* **WORK ITEM**: Your answer should be only the lines below from the one with "window: (342, 314) -> (366, 297), moved" to the one with "fridge: (1471, 823)", repeated exactly, ends included.

* **RECORDS SHOWN**:
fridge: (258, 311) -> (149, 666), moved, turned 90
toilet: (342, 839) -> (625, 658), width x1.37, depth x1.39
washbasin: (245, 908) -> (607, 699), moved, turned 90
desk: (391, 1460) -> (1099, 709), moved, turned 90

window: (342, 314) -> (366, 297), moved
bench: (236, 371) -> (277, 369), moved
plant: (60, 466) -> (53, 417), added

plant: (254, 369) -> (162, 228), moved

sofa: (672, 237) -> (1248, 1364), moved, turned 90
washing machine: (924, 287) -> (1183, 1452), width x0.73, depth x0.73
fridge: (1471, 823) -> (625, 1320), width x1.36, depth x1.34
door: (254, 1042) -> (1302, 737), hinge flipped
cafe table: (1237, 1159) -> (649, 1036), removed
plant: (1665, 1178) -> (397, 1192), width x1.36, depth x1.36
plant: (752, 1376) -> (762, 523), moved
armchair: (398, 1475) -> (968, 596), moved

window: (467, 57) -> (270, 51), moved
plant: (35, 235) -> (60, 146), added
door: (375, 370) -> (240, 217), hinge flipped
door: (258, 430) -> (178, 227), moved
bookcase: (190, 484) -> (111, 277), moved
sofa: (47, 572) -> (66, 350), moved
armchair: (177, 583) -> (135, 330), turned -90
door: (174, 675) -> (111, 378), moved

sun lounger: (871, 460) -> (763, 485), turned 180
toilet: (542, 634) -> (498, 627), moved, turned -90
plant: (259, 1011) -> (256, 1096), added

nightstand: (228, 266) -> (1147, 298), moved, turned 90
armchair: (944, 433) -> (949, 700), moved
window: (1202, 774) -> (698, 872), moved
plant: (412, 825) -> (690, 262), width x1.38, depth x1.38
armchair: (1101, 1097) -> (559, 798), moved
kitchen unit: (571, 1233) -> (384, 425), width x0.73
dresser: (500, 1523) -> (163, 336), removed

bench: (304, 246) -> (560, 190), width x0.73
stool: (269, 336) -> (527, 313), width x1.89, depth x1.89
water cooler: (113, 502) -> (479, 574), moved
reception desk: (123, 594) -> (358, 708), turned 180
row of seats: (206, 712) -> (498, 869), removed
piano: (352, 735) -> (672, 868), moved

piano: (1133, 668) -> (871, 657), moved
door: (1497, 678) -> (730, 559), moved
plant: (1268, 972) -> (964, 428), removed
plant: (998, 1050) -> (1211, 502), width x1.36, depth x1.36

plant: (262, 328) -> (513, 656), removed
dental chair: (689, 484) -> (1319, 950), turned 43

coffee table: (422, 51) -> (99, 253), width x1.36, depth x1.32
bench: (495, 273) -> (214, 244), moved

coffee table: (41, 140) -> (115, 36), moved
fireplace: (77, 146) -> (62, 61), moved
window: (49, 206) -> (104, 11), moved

* **SOLUTION FOR THIS TASK**:
window: (342, 314) -> (366, 297), moved
bench: (236, 371) -> (277, 369), moved
plant: (60, 466) -> (53, 417), added

plant: (254, 369) -> (162, 228), moved

sofa: (672, 237) -> (1248, 1364), moved, turned 90
washing machine: (924, 287) -> (1183, 1452), width x0.73, depth x0.73
fridge: (1471, 823) -> (625, 1320), width x1.36, depth x1.34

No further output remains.